* **Input for this task**
Start of Block

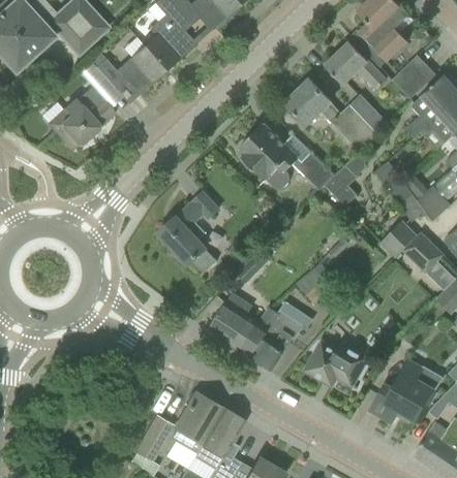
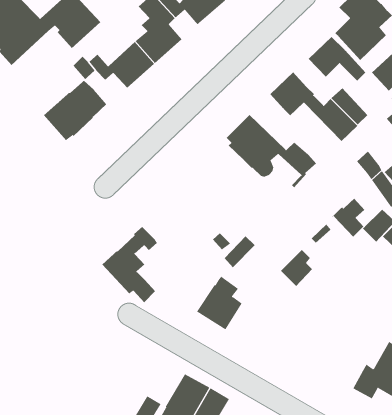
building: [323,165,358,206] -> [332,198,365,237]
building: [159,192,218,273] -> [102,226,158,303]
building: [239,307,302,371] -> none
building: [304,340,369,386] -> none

End of Block
Start of Block

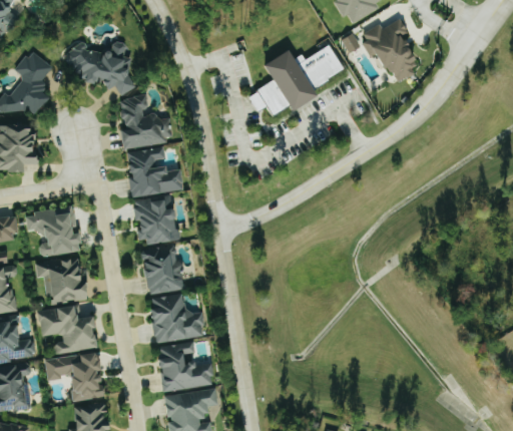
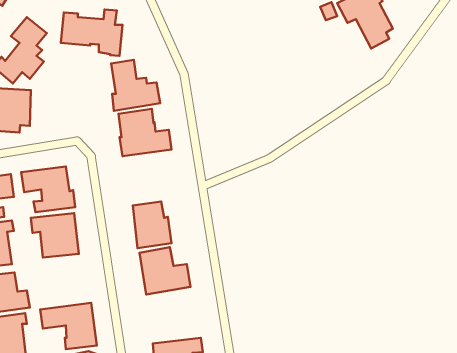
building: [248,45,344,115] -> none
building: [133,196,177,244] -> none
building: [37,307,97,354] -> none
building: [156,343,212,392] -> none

End of Block

* **What the task requires**
Please copy the lines in the records above between the one holding "building: [248,45,344,115] -> none" and the one holding "building: [156,343,212,392] -> none", inclusive, exactly and with no other line.

* **Your response**
building: [248,45,344,115] -> none
building: [133,196,177,244] -> none
building: [37,307,97,354] -> none
building: [156,343,212,392] -> none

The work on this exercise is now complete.